▶ **Extracted entries**
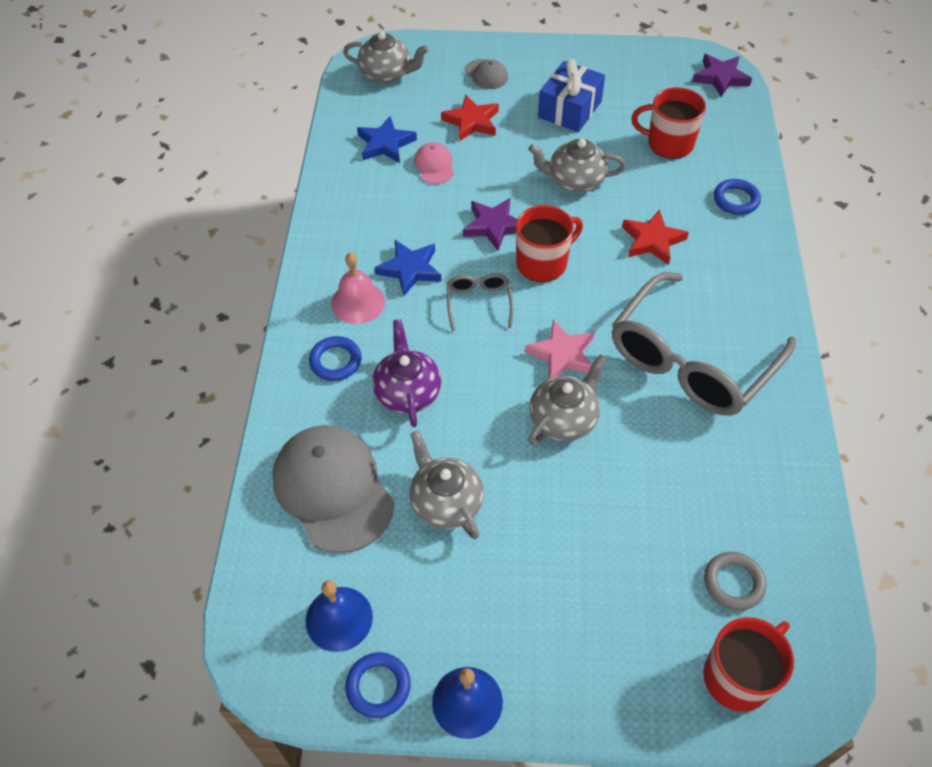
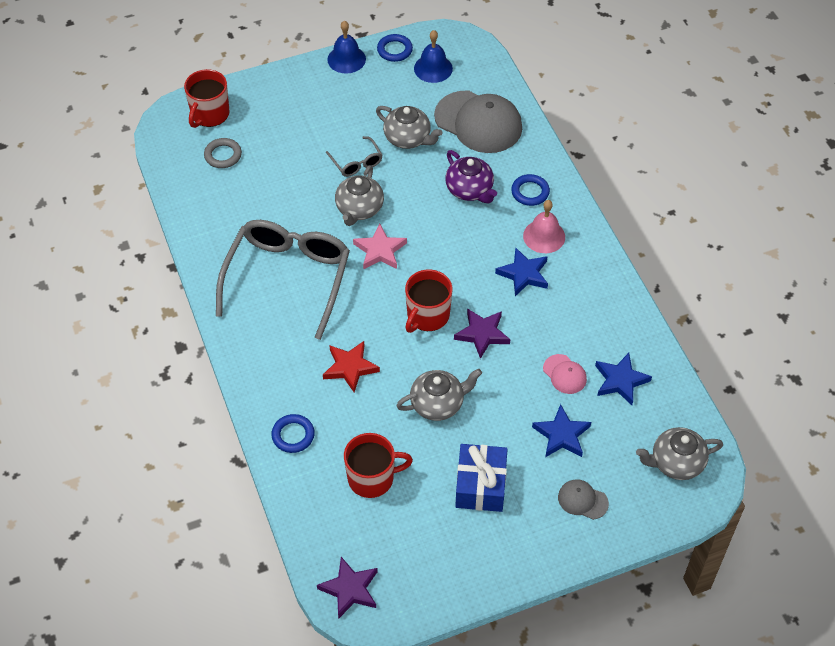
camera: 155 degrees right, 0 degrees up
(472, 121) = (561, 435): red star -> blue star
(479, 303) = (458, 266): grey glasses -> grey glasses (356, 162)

* * *

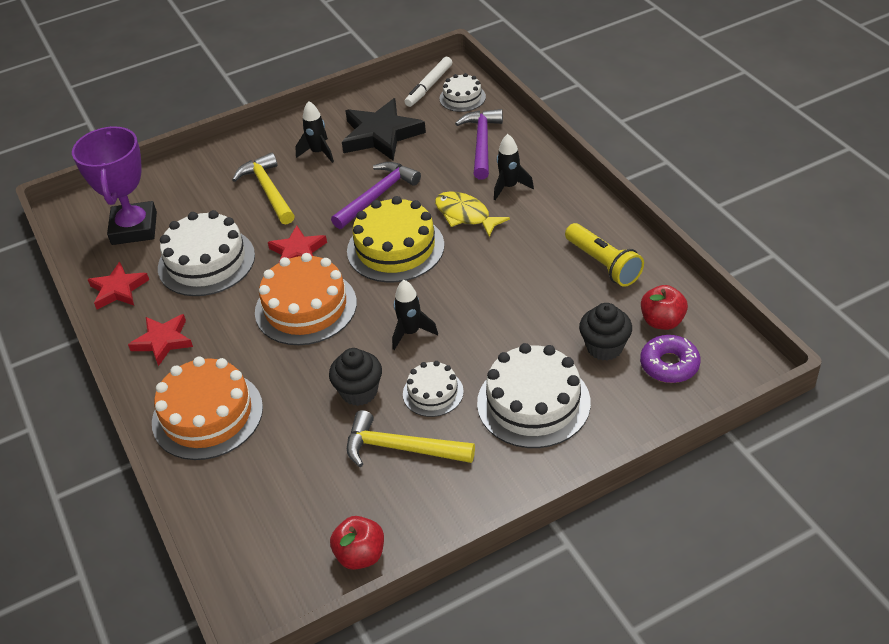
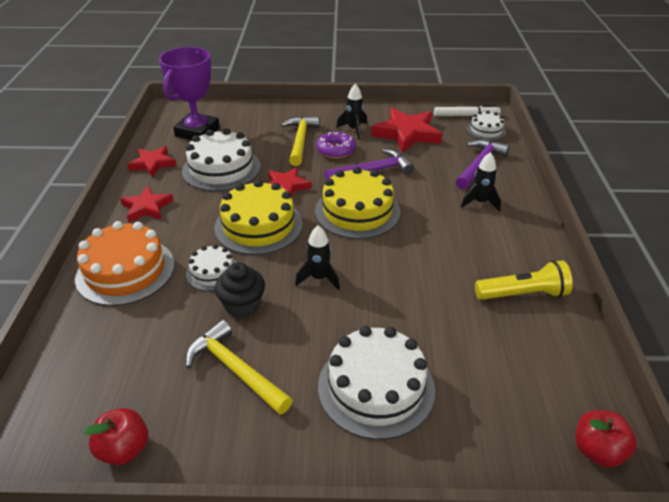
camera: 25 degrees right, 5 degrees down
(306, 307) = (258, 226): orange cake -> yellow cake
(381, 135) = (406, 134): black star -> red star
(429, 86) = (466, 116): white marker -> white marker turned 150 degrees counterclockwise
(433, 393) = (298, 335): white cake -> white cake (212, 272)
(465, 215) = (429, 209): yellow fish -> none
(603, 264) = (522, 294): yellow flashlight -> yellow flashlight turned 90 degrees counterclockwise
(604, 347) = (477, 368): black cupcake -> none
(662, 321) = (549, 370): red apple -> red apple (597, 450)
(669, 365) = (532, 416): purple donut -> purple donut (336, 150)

▶ **Directions for this task**
Would you copy, unchanged, the stretch of the records above that begins at the line containing "(604, 347) = (477, 368): black" and ends at the line containing "(669, 365) = (532, 416): purple", and only that?

▶ **Task response**
(604, 347) = (477, 368): black cupcake -> none
(662, 321) = (549, 370): red apple -> red apple (597, 450)
(669, 365) = (532, 416): purple donut -> purple donut (336, 150)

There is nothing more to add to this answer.